## EXERCISE
What is needed is a word-for-word transcript of the listing, free of pictures.

## EXERCISE DATA
==================================================

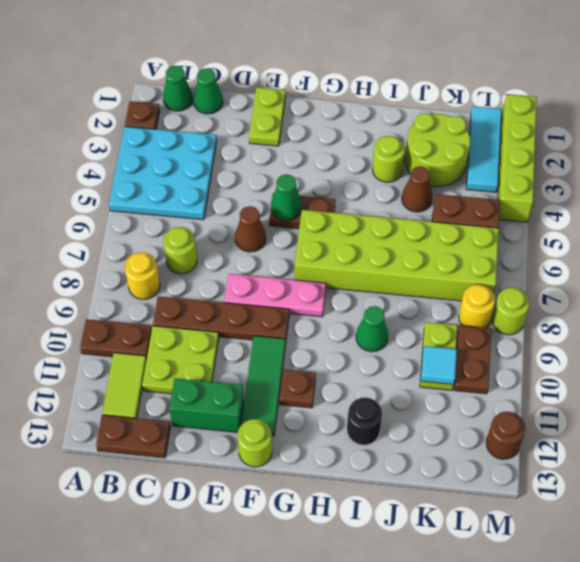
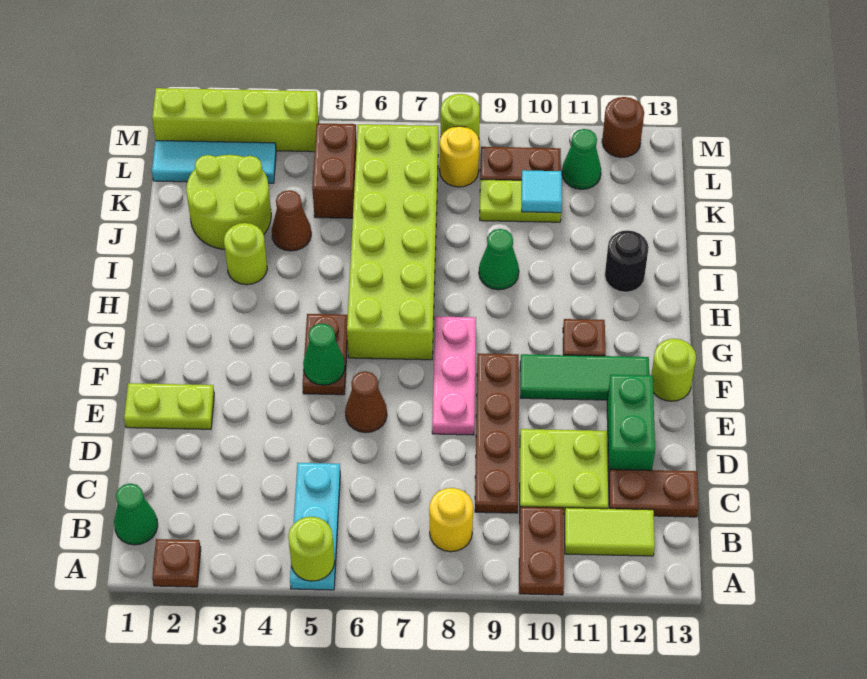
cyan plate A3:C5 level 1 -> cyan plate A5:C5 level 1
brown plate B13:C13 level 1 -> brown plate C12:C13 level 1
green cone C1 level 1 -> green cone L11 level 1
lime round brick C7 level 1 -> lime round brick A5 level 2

==================================================

## ANSWER TO THE EXERCISE
cyan plate A3:C5 level 1 -> cyan plate A5:C5 level 1
brown plate B13:C13 level 1 -> brown plate C12:C13 level 1
green cone C1 level 1 -> green cone L11 level 1
lime round brick C7 level 1 -> lime round brick A5 level 2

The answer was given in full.